## [Instructions to follow]
Within the data below, find the string "rectangle" and return each line where it occurs.

## [Data shown]
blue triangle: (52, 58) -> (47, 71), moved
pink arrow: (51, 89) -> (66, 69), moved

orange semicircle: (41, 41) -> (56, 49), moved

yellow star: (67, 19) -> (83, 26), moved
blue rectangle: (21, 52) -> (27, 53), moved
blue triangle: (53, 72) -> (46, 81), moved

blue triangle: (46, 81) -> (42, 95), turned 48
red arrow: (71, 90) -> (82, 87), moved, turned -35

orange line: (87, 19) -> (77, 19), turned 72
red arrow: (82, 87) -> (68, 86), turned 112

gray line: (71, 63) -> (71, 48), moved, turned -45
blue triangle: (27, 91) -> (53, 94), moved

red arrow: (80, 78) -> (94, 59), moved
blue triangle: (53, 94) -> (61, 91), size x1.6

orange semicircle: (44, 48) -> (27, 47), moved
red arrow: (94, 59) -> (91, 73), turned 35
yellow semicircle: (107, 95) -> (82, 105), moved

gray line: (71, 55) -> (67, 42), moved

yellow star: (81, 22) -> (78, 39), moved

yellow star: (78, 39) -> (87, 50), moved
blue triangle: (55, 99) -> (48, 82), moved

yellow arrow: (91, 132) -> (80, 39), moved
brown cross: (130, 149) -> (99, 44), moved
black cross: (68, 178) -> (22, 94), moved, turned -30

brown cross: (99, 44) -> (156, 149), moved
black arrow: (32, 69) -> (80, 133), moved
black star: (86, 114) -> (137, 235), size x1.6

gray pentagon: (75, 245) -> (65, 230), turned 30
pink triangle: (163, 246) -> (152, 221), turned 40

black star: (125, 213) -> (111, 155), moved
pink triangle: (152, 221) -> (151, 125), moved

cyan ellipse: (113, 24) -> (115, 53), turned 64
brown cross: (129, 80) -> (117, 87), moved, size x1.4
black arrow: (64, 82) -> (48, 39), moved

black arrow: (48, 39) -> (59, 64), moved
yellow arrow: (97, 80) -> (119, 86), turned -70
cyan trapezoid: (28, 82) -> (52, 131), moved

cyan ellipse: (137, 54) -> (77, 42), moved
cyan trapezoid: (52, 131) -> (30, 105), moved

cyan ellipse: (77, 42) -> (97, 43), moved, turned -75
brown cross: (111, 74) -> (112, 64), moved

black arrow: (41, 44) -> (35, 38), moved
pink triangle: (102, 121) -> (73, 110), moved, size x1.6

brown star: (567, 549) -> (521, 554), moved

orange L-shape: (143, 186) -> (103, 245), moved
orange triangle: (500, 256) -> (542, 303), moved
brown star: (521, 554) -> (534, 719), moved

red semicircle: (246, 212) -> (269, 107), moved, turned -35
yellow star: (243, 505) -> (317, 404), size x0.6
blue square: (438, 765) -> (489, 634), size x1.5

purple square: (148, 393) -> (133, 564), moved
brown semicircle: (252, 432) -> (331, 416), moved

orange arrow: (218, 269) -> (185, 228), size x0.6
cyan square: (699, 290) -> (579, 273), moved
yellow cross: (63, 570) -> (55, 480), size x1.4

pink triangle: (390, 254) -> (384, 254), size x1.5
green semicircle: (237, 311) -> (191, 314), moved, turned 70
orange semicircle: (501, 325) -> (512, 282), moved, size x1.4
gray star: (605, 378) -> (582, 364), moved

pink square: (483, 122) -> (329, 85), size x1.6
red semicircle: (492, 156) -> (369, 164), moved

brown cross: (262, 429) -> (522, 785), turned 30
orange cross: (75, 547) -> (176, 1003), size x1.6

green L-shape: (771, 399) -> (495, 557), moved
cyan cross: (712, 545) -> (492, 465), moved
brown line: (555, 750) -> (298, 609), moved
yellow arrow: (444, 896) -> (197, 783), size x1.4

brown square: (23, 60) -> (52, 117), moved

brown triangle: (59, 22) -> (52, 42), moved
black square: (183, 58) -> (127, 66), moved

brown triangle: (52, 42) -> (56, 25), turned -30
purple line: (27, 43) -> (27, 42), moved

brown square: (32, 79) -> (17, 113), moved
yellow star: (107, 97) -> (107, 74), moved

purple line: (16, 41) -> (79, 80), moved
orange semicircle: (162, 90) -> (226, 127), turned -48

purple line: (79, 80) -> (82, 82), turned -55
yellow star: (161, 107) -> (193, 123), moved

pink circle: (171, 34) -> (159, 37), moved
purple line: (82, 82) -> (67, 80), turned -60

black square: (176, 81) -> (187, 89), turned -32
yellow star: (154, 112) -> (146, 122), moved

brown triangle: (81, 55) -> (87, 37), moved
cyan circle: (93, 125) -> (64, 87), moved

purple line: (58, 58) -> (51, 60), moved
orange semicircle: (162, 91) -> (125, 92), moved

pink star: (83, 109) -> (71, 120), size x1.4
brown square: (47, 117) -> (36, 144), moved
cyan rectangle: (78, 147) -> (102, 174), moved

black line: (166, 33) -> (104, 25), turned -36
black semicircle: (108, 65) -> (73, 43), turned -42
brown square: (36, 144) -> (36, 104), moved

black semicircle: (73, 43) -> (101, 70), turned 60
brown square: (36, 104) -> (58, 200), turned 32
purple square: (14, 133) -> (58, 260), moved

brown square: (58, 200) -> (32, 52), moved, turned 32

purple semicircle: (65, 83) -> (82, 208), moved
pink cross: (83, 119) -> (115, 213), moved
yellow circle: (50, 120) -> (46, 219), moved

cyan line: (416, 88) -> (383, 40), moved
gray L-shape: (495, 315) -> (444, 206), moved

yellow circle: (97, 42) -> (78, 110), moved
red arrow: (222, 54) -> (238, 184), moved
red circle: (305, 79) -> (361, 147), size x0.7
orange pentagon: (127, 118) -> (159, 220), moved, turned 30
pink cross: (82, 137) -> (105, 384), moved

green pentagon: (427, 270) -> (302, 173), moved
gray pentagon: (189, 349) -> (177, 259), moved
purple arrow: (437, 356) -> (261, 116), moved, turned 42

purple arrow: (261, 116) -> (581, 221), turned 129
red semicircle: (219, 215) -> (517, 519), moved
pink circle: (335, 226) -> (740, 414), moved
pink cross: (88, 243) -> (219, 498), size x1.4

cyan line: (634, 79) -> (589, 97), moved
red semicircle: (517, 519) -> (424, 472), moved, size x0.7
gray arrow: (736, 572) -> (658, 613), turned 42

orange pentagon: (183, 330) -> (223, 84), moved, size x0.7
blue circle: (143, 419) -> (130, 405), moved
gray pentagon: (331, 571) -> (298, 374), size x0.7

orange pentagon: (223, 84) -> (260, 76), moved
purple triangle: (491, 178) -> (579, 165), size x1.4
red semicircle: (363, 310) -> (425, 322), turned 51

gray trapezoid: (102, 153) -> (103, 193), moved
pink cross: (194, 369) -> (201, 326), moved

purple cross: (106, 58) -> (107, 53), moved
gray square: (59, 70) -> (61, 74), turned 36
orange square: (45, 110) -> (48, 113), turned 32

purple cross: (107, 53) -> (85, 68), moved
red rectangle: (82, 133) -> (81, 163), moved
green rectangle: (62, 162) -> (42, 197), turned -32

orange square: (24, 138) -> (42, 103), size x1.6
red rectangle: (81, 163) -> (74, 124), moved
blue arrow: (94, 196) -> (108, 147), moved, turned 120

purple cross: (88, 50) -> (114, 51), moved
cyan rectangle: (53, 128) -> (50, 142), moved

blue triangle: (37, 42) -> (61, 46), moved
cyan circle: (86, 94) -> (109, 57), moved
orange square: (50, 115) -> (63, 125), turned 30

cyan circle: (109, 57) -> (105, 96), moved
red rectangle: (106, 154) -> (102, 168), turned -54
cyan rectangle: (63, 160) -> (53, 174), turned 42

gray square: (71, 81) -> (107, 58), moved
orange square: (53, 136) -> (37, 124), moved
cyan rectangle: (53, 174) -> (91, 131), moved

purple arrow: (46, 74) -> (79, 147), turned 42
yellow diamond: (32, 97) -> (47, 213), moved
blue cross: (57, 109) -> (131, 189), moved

## [Written reply]
blue rectangle: (21, 52) -> (27, 53), moved
cyan rectangle: (78, 147) -> (102, 174), moved
red rectangle: (82, 133) -> (81, 163), moved
green rectangle: (62, 162) -> (42, 197), turned -32
red rectangle: (81, 163) -> (74, 124), moved
cyan rectangle: (53, 128) -> (50, 142), moved
red rectangle: (106, 154) -> (102, 168), turned -54
cyan rectangle: (63, 160) -> (53, 174), turned 42
cyan rectangle: (53, 174) -> (91, 131), moved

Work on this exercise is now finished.